**STATED PROBLEM**
Quote every line of the material below word for word, leaving out the pictures.

[Saved records]
╔══

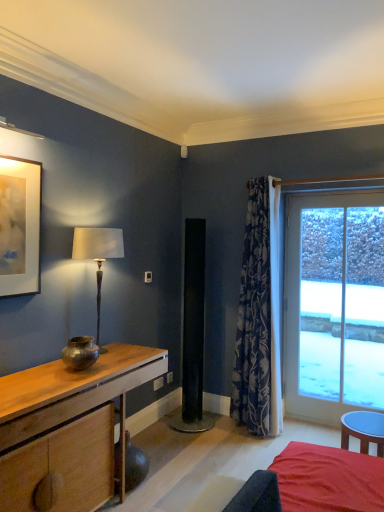
Where is `free spot above velvet red bed at lower right (from a real-world perspective)`? The width and height of the screenshot is (384, 512). free spot above velvet red bed at lower right (from a real-world perspective) is located at coordinates (335, 465).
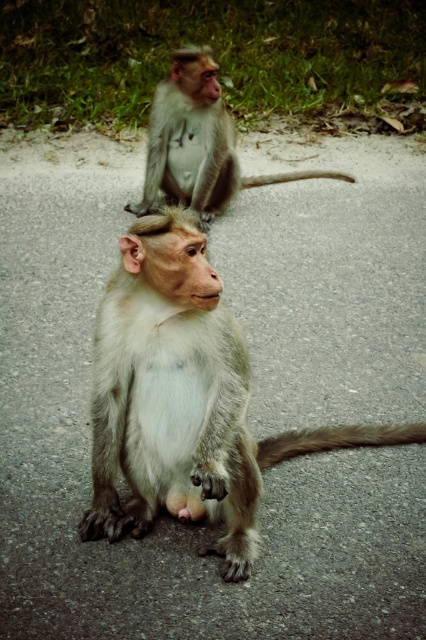
You are a photographer trying to capture both the gray furry monkey at center and the gray fur monkey at upper center in a single shot. Based on their positions, which monkey is closer to the camera?

The gray furry monkey at center is positioned under the gray fur monkey at upper center, meaning it is closer to the camera.

You are standing at the camera position and want to throw a banana to the gray furry monkey at center. If your throwing range is 2 meters, will you be able to reach it?

The gray furry monkey at center is 2.06 meters away from the camera, so the throwing range of 2 meters is insufficient to reach it.

You are a photographer trying to capture both monkeys in a single shot. Since you want to include both the gray furry monkey at center and the gray fur monkey at upper center in your photo, which monkey is positioned more to the left side of the image?

The gray furry monkey at center is positioned to the left of the gray fur monkey at upper center, so the gray furry monkey at center is more to the left side of the image.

╚══

**OUTPUT OF THE TASK**
Where is `free spot above velvet red bed at lower right (from a real-world perspective)`? The width and height of the screenshot is (384, 512). free spot above velvet red bed at lower right (from a real-world perspective) is located at coordinates (335, 465).
You are a photographer trying to capture both the gray furry monkey at center and the gray fur monkey at upper center in a single shot. Based on their positions, which monkey is closer to the camera?

The gray furry monkey at center is positioned under the gray fur monkey at upper center, meaning it is closer to the camera.

You are standing at the camera position and want to throw a banana to the gray furry monkey at center. If your throwing range is 2 meters, will you be able to reach it?

The gray furry monkey at center is 2.06 meters away from the camera, so the throwing range of 2 meters is insufficient to reach it.

You are a photographer trying to capture both monkeys in a single shot. Since you want to include both the gray furry monkey at center and the gray fur monkey at upper center in your photo, which monkey is positioned more to the left side of the image?

The gray furry monkey at center is positioned to the left of the gray fur monkey at upper center, so the gray furry monkey at center is more to the left side of the image.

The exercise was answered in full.